▶ [What needs to be done] Copy the complete listing word for word, but do not carry over any images.

▶ [Data provided]
..............................
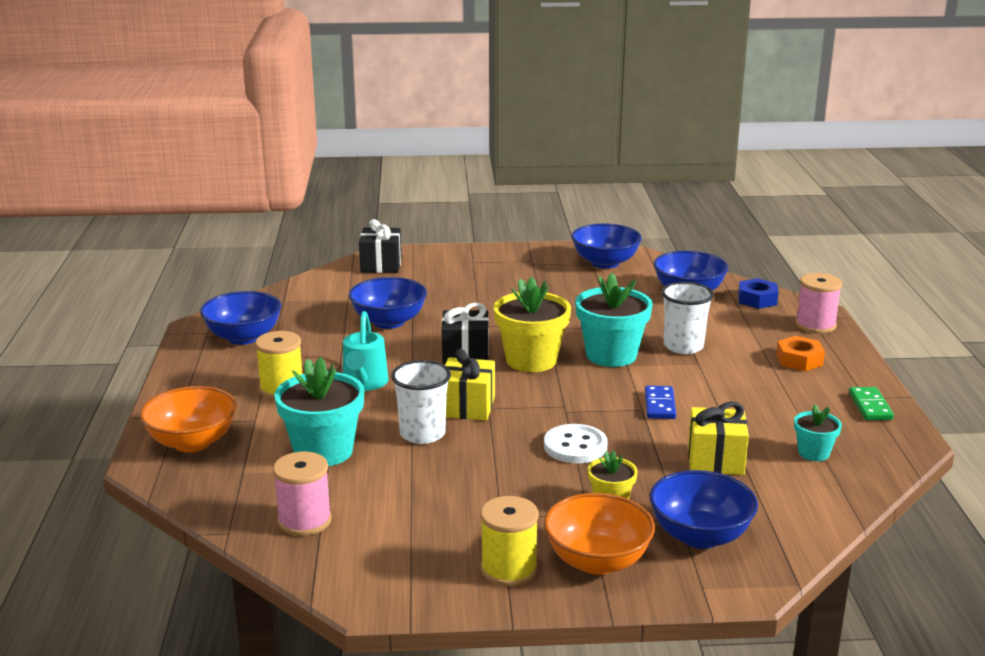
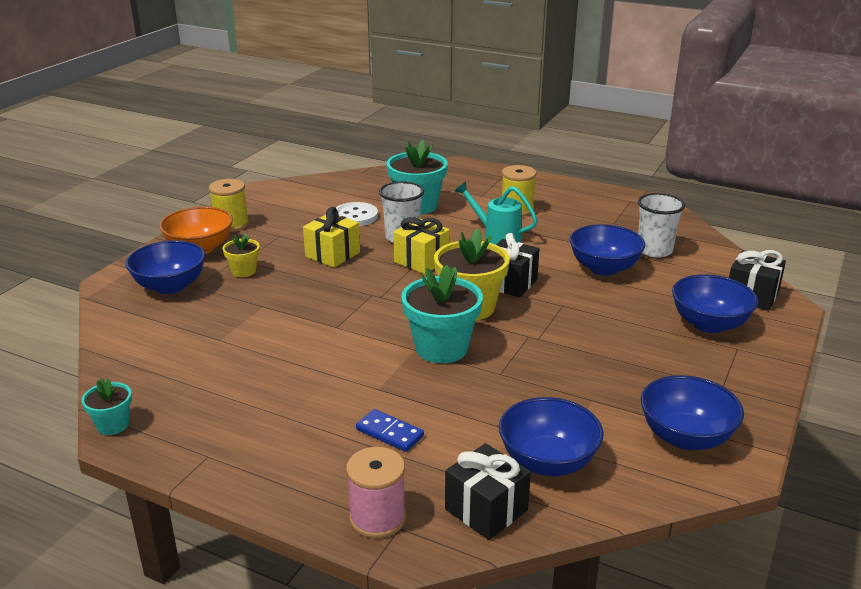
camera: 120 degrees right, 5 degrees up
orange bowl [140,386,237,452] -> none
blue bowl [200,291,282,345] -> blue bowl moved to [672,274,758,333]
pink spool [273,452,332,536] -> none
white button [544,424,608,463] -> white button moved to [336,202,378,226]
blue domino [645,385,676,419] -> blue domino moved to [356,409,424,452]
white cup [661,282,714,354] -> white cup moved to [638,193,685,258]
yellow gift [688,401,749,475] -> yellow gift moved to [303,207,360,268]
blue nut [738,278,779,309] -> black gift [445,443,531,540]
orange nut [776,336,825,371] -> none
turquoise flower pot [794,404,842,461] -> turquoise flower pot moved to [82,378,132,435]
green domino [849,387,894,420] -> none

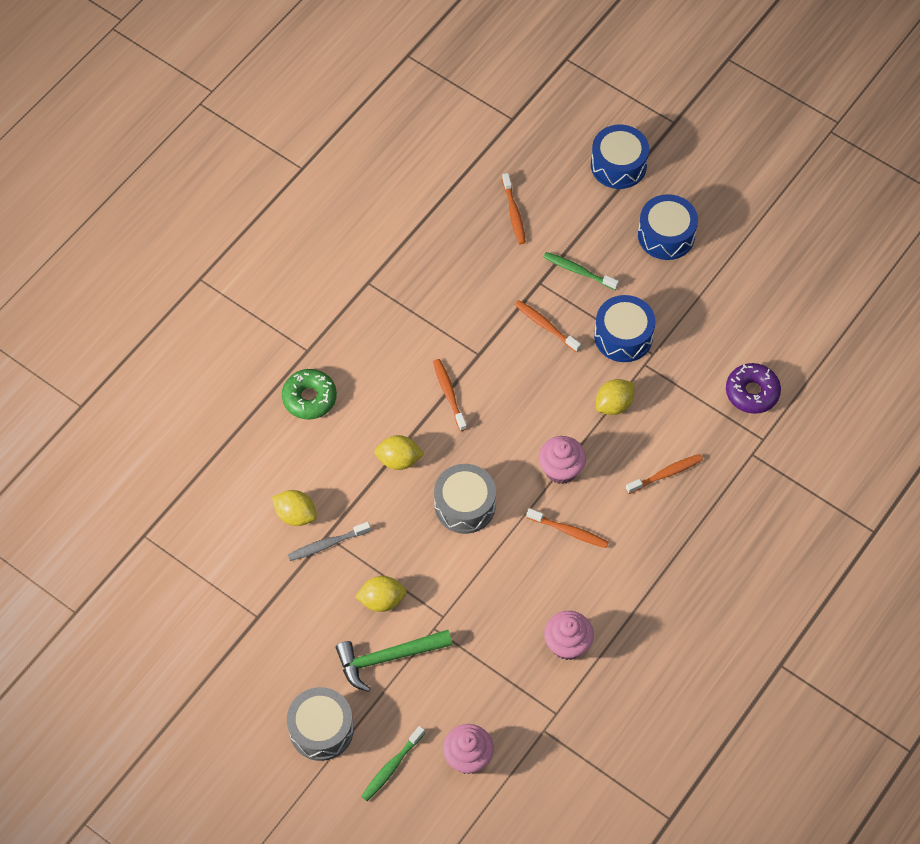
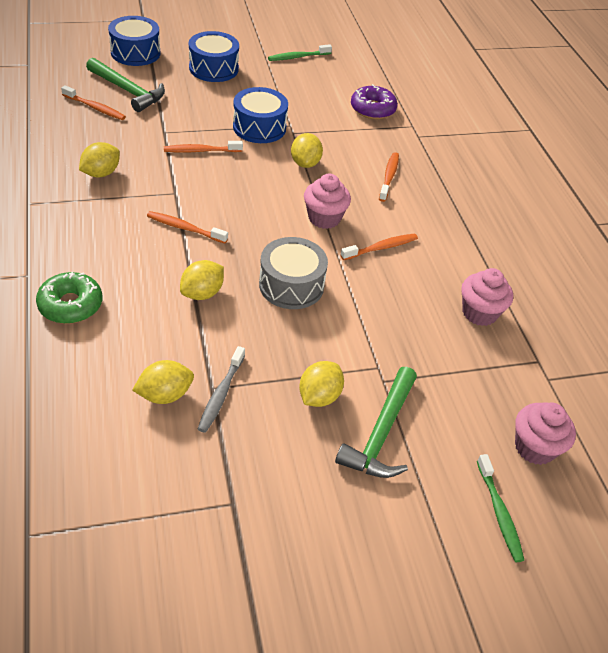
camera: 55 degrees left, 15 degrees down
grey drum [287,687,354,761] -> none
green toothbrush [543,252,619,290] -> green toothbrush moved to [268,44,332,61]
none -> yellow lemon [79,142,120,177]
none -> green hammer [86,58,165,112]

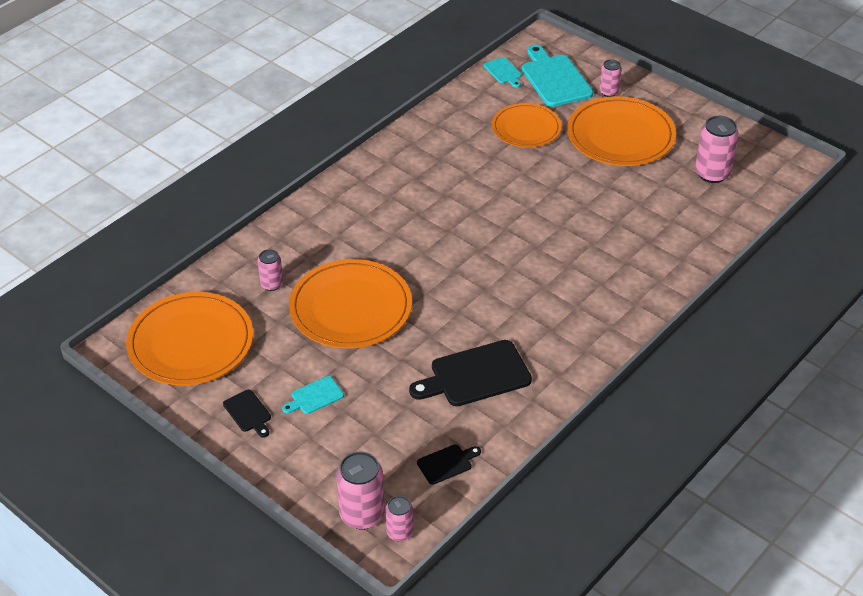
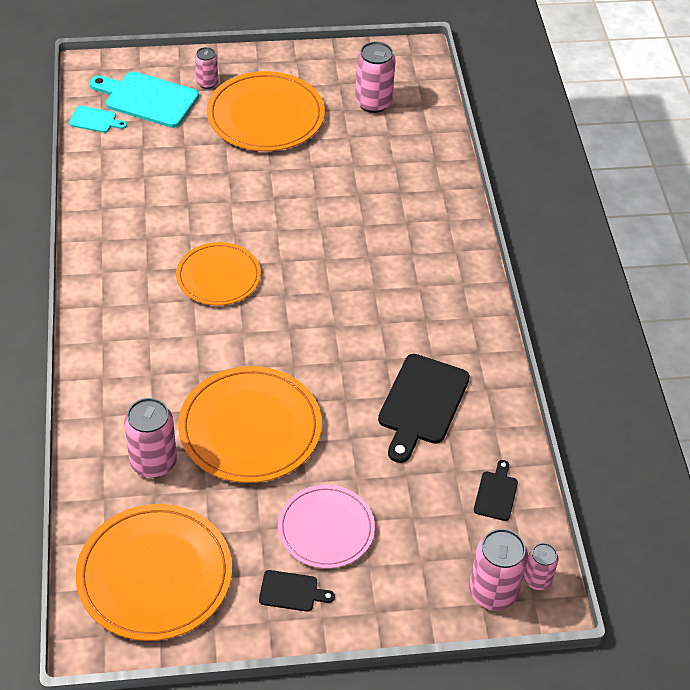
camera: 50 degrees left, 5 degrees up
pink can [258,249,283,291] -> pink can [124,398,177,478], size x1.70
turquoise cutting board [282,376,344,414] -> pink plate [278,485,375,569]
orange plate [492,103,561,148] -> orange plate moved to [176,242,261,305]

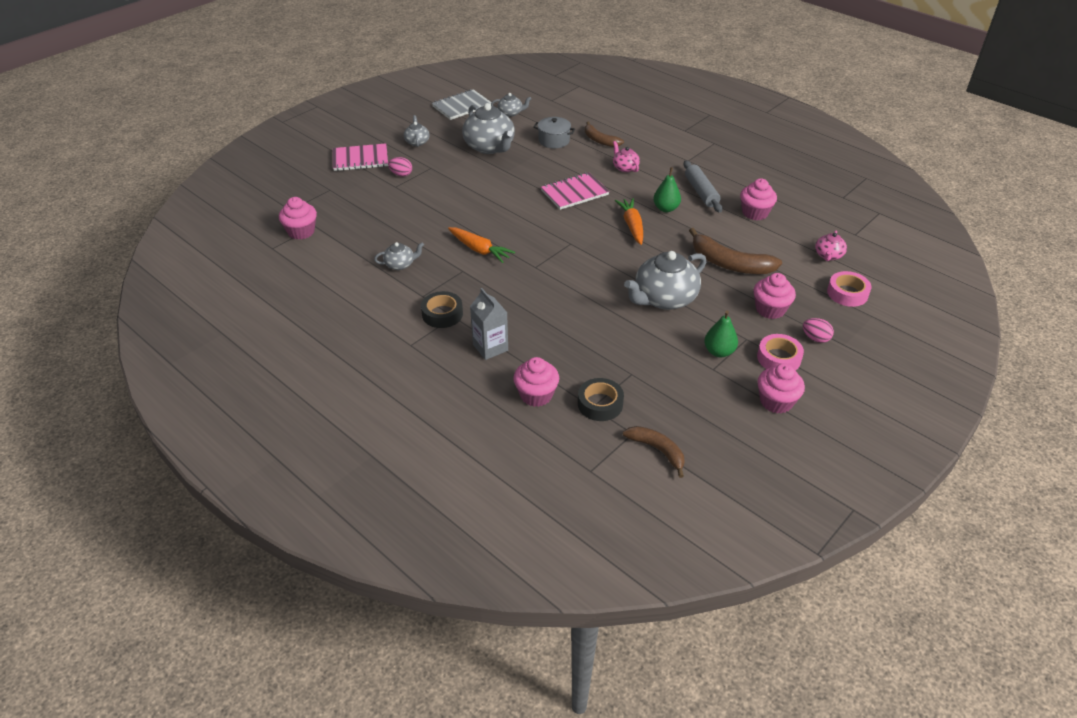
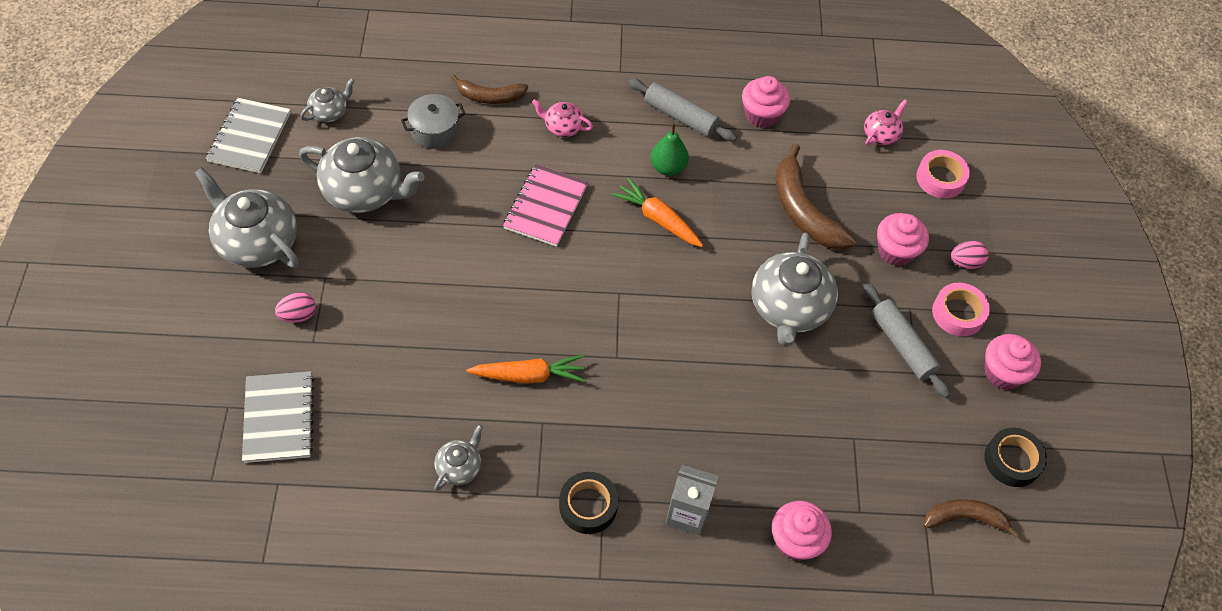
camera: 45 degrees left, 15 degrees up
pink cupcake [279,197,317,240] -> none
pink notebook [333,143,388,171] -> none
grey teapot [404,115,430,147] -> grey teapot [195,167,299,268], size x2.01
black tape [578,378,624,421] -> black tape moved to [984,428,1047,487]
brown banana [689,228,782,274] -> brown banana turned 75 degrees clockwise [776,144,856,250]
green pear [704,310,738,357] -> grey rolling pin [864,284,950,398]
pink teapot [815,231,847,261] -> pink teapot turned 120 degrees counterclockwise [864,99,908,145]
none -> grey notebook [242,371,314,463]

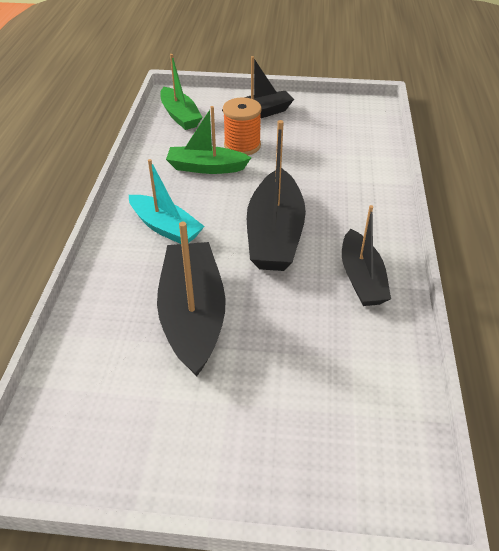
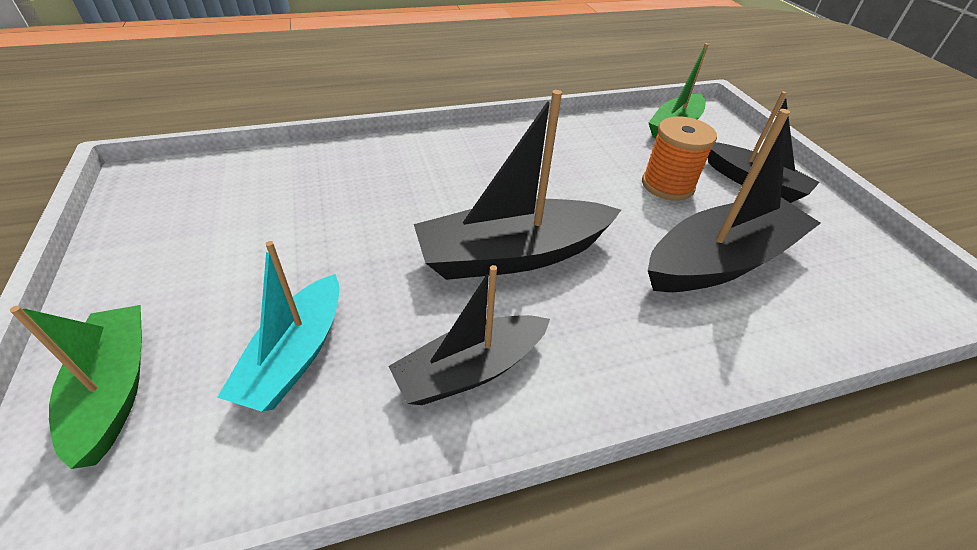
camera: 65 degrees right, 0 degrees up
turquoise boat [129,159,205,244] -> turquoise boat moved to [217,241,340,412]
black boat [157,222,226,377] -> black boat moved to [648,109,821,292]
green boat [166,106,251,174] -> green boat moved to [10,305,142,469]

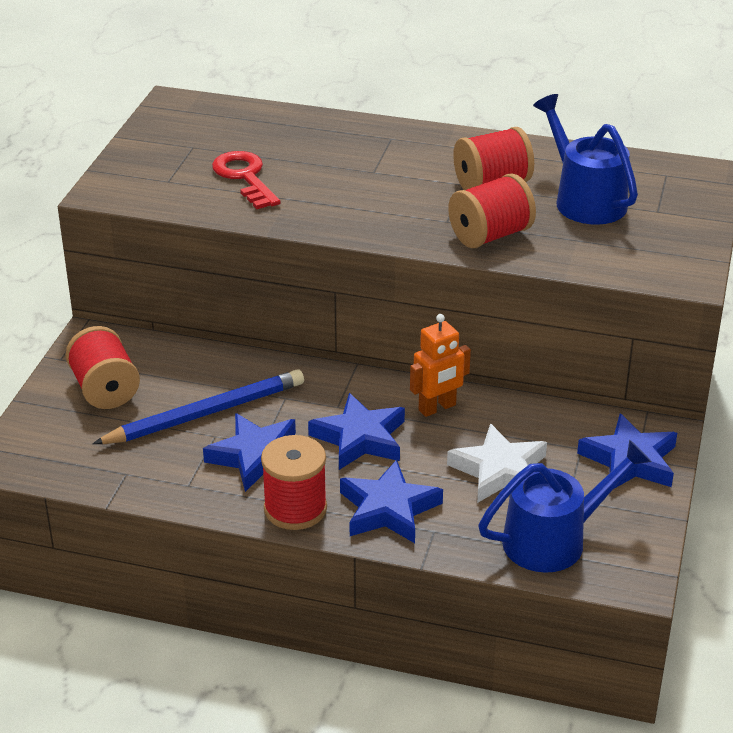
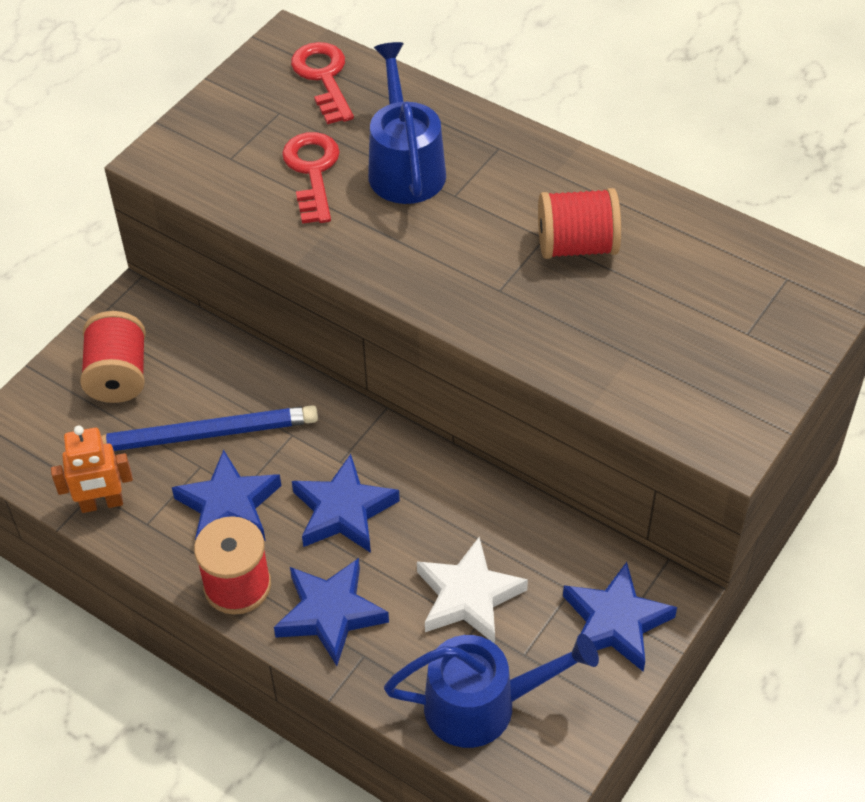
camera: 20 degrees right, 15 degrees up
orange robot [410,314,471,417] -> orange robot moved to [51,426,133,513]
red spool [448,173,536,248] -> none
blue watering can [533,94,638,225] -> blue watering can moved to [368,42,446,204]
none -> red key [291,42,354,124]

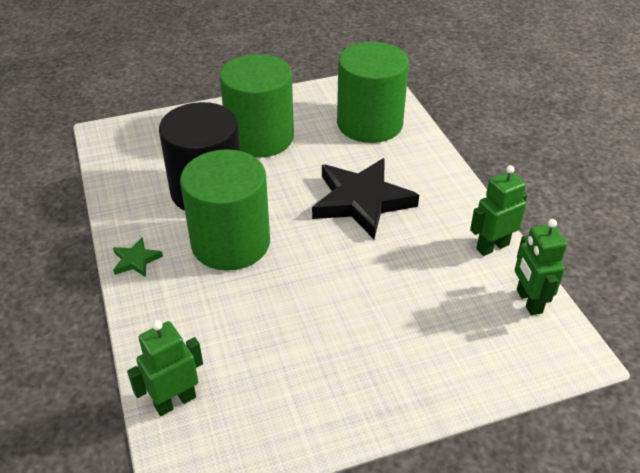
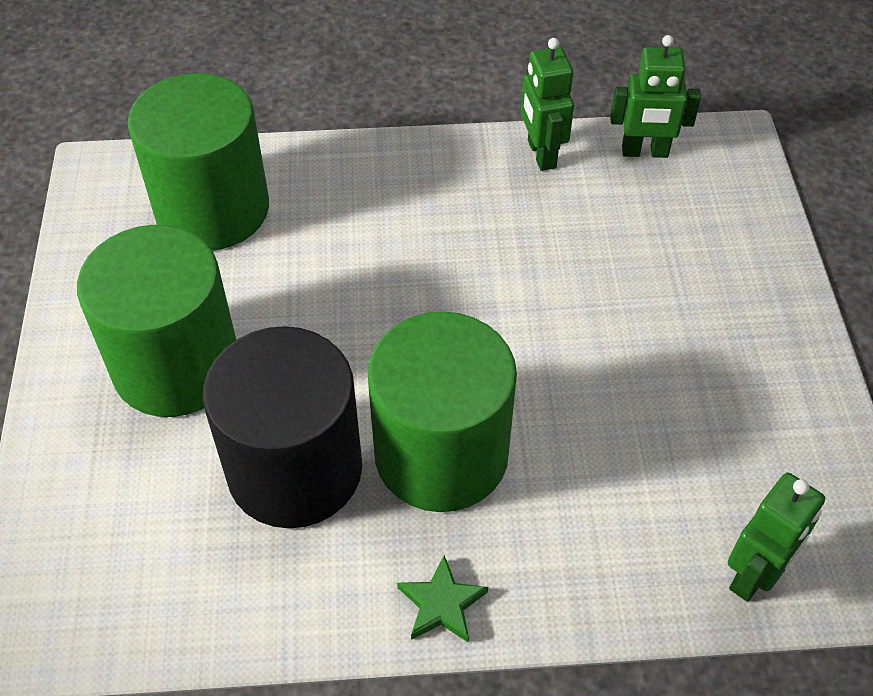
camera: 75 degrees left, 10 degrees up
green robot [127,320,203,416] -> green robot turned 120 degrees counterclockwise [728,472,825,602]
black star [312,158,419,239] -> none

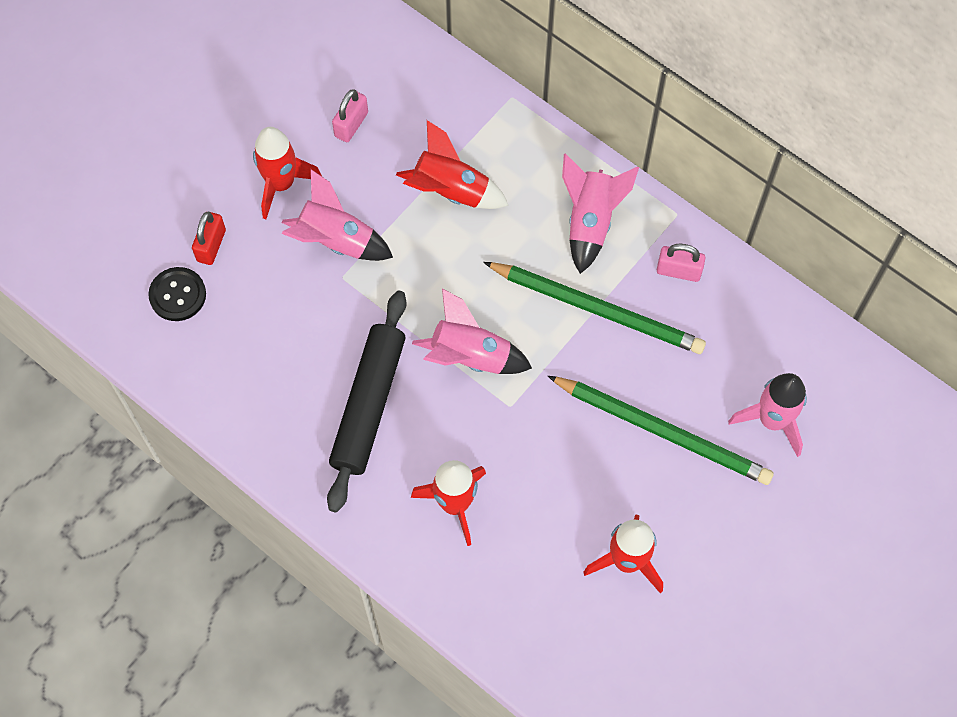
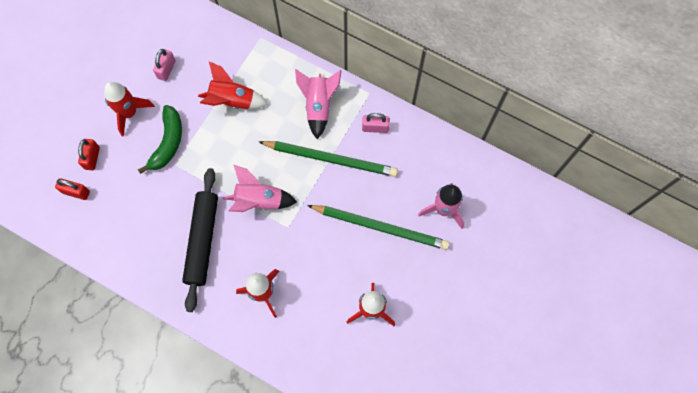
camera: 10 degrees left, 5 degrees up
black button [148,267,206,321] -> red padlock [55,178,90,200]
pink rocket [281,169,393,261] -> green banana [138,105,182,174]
..............................
▶ [Solution]
camera: 120 degrees right, 5 degrees up
orange bowl [140,386,237,452] -> none
blue bowl [200,291,282,345] -> blue bowl moved to [672,274,758,333]
pink spool [273,452,332,536] -> none
white button [544,424,608,463] -> white button moved to [336,202,378,226]
blue domino [645,385,676,419] -> blue domino moved to [356,409,424,452]
white cup [661,282,714,354] -> white cup moved to [638,193,685,258]
yellow gift [688,401,749,475] -> yellow gift moved to [303,207,360,268]
blue nut [738,278,779,309] -> black gift [445,443,531,540]
orange nut [776,336,825,371] -> none
turquoise flower pot [794,404,842,461] -> turquoise flower pot moved to [82,378,132,435]
green domino [849,387,894,420] -> none

camera: 55 degrees left, 15 degrees down
grey drum [287,687,354,761] -> none
green toothbrush [543,252,619,290] -> green toothbrush moved to [268,44,332,61]
none -> yellow lemon [79,142,120,177]
none -> green hammer [86,58,165,112]

camera: 50 degrees left, 5 degrees up
pink can [258,249,283,291] -> pink can [124,398,177,478], size x1.70
turquoise cutting board [282,376,344,414] -> pink plate [278,485,375,569]
orange plate [492,103,561,148] -> orange plate moved to [176,242,261,305]

camera: 45 degrees left, 15 degrees up
pink cupcake [279,197,317,240] -> none
pink notebook [333,143,388,171] -> none
grey teapot [404,115,430,147] -> grey teapot [195,167,299,268], size x2.01
black tape [578,378,624,421] -> black tape moved to [984,428,1047,487]
brown banana [689,228,782,274] -> brown banana turned 75 degrees clockwise [776,144,856,250]
green pear [704,310,738,357] -> grey rolling pin [864,284,950,398]
pink teapot [815,231,847,261] -> pink teapot turned 120 degrees counterclockwise [864,99,908,145]
none -> grey notebook [242,371,314,463]

camera: 65 degrees right, 0 degrees up
turquoise boat [129,159,205,244] -> turquoise boat moved to [217,241,340,412]
black boat [157,222,226,377] -> black boat moved to [648,109,821,292]
green boat [166,106,251,174] -> green boat moved to [10,305,142,469]

camera: 20 degrees right, 15 degrees up
orange robot [410,314,471,417] -> orange robot moved to [51,426,133,513]
red spool [448,173,536,248] -> none
blue watering can [533,94,638,225] -> blue watering can moved to [368,42,446,204]
none -> red key [291,42,354,124]

camera: 75 degrees left, 10 degrees up
green robot [127,320,203,416] -> green robot turned 120 degrees counterclockwise [728,472,825,602]
black star [312,158,419,239] -> none

camera: 10 degrees left, 5 degrees up
black button [148,267,206,321] -> red padlock [55,178,90,200]
pink rocket [281,169,393,261] -> green banana [138,105,182,174]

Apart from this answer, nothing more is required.